WHAT IS NEEDED ::
Please look for the string "pawn" below and report every line in which it occurs.
-------- DATA PROVIDED
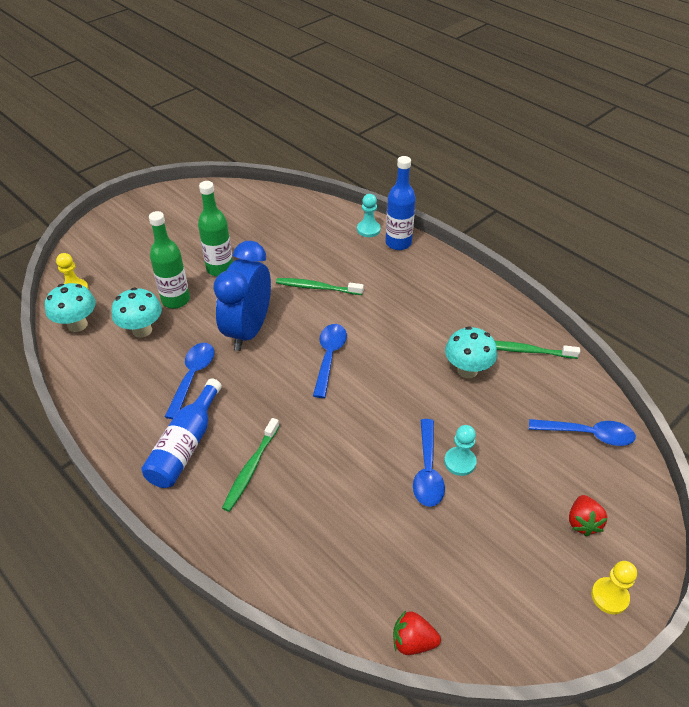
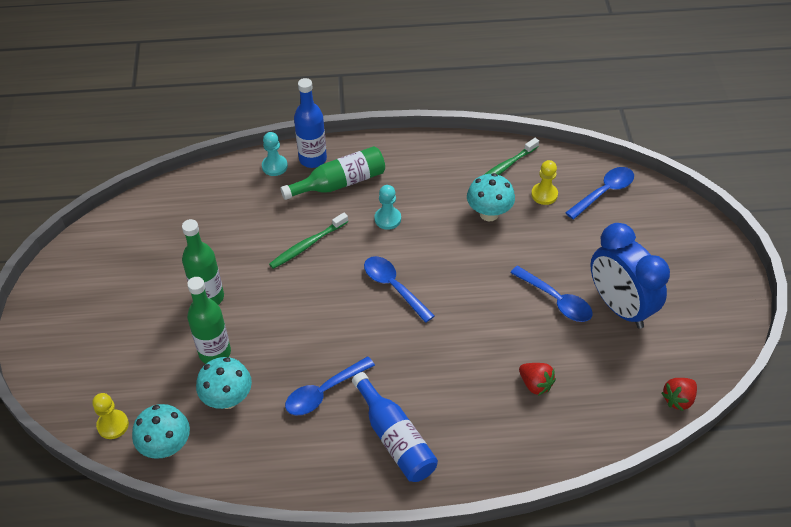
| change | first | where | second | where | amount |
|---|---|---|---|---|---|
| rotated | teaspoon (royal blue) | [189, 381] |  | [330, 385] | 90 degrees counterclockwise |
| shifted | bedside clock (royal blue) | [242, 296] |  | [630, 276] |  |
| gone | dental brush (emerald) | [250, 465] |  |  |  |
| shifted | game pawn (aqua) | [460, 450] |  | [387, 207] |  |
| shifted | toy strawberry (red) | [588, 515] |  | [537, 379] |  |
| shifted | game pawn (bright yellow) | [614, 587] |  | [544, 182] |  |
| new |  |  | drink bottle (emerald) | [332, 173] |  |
----------------
RESULT FOR THIS EXERCISE ::
| shifted | game pawn (aqua) | [460, 450] |  | [387, 207] |  |
| shifted | game pawn (bright yellow) | [614, 587] |  | [544, 182] |  |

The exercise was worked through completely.